What is expected |
Repeat, exactly as written, the line containing "royal blue straightedge (no. 1 from left) middle" and each line after it through the end of the data.

◆ ◆ ◆ ◆ ◆

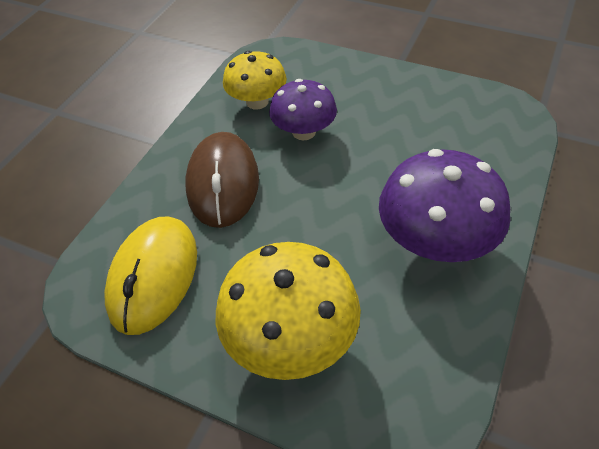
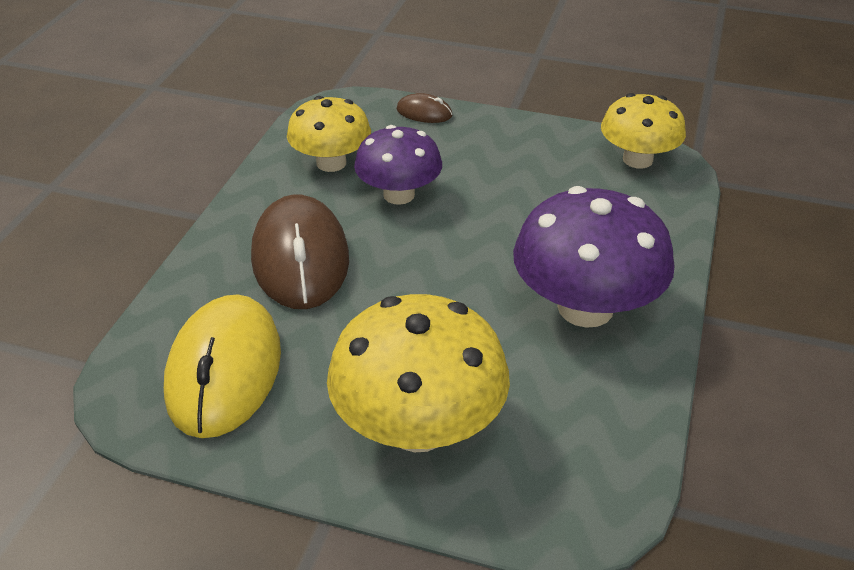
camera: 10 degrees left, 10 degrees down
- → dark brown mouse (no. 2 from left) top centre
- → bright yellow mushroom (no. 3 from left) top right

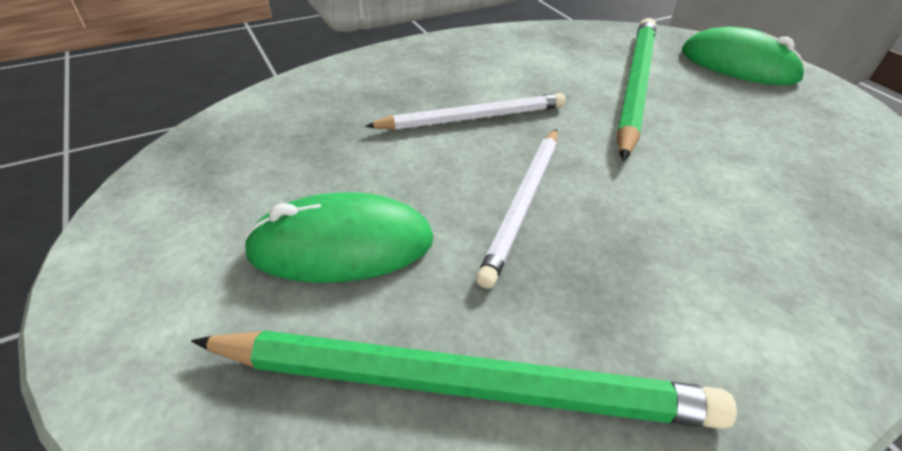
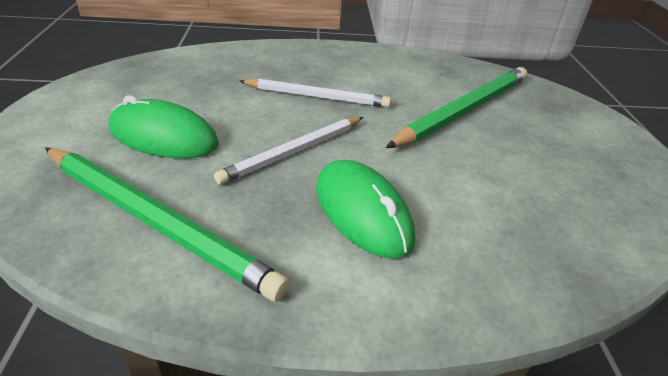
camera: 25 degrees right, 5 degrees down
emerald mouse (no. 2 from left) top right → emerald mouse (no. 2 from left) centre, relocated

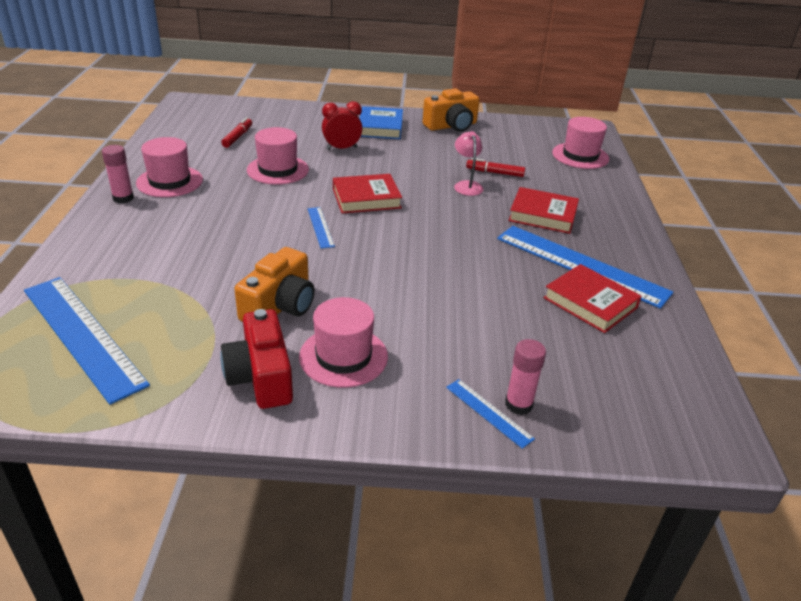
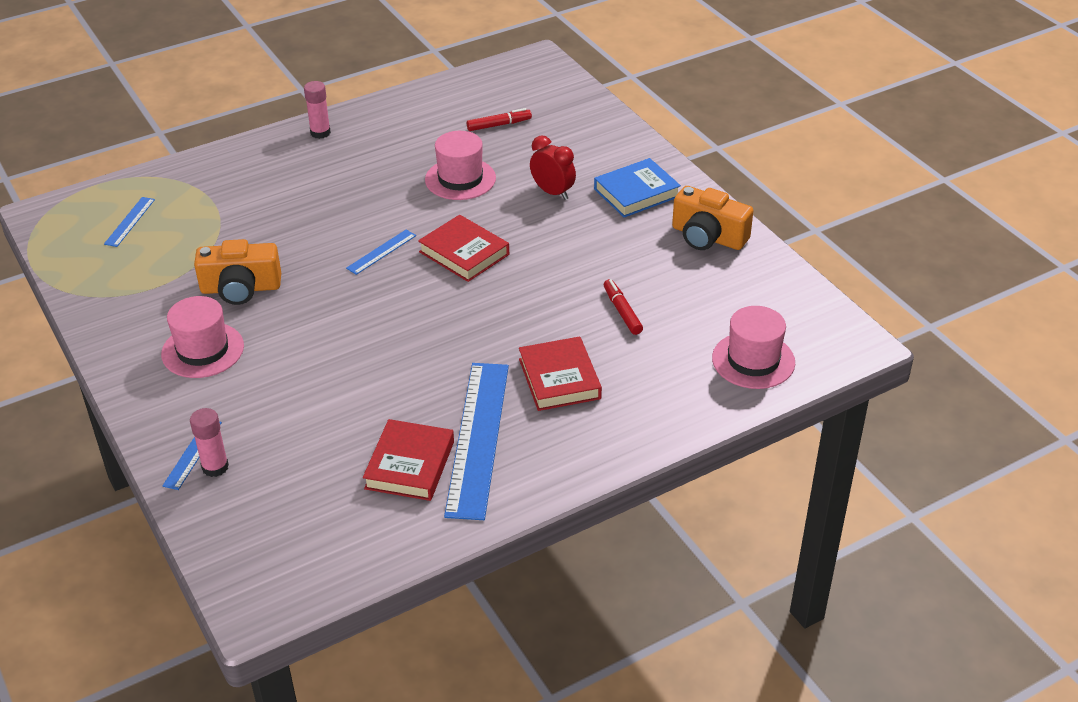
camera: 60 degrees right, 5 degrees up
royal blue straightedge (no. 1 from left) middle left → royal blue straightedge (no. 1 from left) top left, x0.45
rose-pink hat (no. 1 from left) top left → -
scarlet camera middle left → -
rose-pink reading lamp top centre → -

◆ ◆ ◆ ◆ ◆

The answer |
royal blue straightedge (no. 1 from left) middle left → royal blue straightedge (no. 1 from left) top left, x0.45
rose-pink hat (no. 1 from left) top left → -
scarlet camera middle left → -
rose-pink reading lamp top centre → -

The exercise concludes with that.